What you are asked to do
Would you please repeat the data that follows, exactly as it reads?

Dataset excerpt
__________
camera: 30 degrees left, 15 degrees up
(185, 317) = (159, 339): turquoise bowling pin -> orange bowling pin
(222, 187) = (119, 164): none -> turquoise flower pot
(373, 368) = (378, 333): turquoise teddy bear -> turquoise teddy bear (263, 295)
__________
Output of the exercise
camera: 30 degrees left, 15 degrees up
(185, 317) = (159, 339): turquoise bowling pin -> orange bowling pin
(222, 187) = (119, 164): none -> turquoise flower pot
(373, 368) = (378, 333): turquoise teddy bear -> turquoise teddy bear (263, 295)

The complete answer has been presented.